Object correspondence data
%%

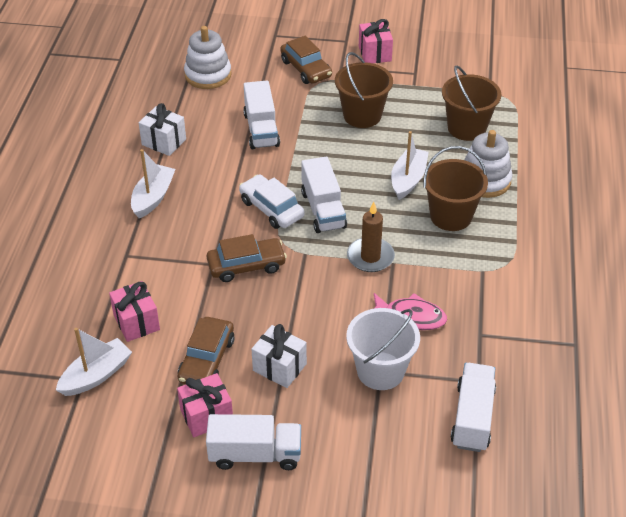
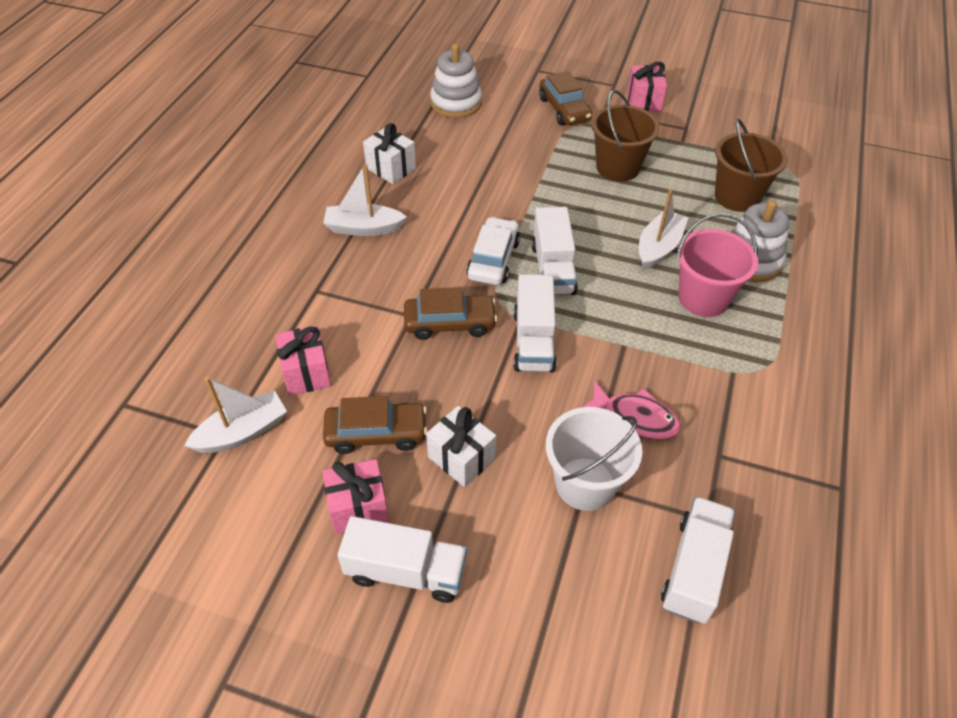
camera: 10 degrees right, 5 degrees up
(153, 197) = (363, 228): white boat -> white boat turned 120 degrees counterclockwise
(206, 360) = (376, 433): brown car -> brown car turned 120 degrees counterclockwise
(261, 130) = (501, 168): white truck -> white truck (533, 341)
(271, 208) = (493, 259): white car -> white car turned 45 degrees clockwise
(370, 257) = (598, 334): brown candle -> none
(451, 216) = (703, 298): brown bucket -> pink bucket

%%

Going through the records above, state how many lines carry "white", with no other text.

### [Result of the task]
3